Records
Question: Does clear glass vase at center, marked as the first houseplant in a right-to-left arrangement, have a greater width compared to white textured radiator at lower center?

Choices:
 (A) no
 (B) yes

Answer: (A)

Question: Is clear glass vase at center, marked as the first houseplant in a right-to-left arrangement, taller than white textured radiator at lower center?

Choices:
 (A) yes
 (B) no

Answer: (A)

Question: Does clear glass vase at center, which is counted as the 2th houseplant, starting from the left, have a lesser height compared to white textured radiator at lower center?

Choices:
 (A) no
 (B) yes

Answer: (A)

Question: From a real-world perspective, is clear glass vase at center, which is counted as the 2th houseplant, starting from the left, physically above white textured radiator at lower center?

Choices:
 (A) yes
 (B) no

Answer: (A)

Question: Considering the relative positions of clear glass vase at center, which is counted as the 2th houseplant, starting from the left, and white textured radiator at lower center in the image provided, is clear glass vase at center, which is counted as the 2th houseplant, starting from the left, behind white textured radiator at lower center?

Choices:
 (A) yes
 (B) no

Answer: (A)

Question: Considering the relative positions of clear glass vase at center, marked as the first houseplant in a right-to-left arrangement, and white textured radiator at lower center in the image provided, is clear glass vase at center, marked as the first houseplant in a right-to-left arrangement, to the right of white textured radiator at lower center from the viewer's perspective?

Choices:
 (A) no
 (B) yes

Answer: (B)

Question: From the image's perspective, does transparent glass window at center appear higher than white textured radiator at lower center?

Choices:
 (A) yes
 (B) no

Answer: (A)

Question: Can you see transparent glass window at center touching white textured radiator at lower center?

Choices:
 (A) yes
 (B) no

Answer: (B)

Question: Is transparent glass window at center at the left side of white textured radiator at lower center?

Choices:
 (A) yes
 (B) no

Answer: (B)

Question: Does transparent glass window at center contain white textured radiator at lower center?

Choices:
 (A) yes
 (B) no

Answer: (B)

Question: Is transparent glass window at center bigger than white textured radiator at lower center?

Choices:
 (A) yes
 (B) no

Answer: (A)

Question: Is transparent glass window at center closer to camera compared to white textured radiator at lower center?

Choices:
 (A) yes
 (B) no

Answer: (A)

EXERCISE DIRECTIONS —
Reproduce the part of the records that opens with the line containing "Question: From the" and runs through the end of the records, changing nothing.

RESPONSE TO THE TASK —
Question: From the image's perspective, does transparent glass window at center appear higher than white textured radiator at lower center?

Choices:
 (A) yes
 (B) no

Answer: (A)

Question: Can you see transparent glass window at center touching white textured radiator at lower center?

Choices:
 (A) yes
 (B) no

Answer: (B)

Question: Is transparent glass window at center at the left side of white textured radiator at lower center?

Choices:
 (A) yes
 (B) no

Answer: (B)

Question: Does transparent glass window at center contain white textured radiator at lower center?

Choices:
 (A) yes
 (B) no

Answer: (B)

Question: Is transparent glass window at center bigger than white textured radiator at lower center?

Choices:
 (A) yes
 (B) no

Answer: (A)

Question: Is transparent glass window at center closer to camera compared to white textured radiator at lower center?

Choices:
 (A) yes
 (B) no

Answer: (A)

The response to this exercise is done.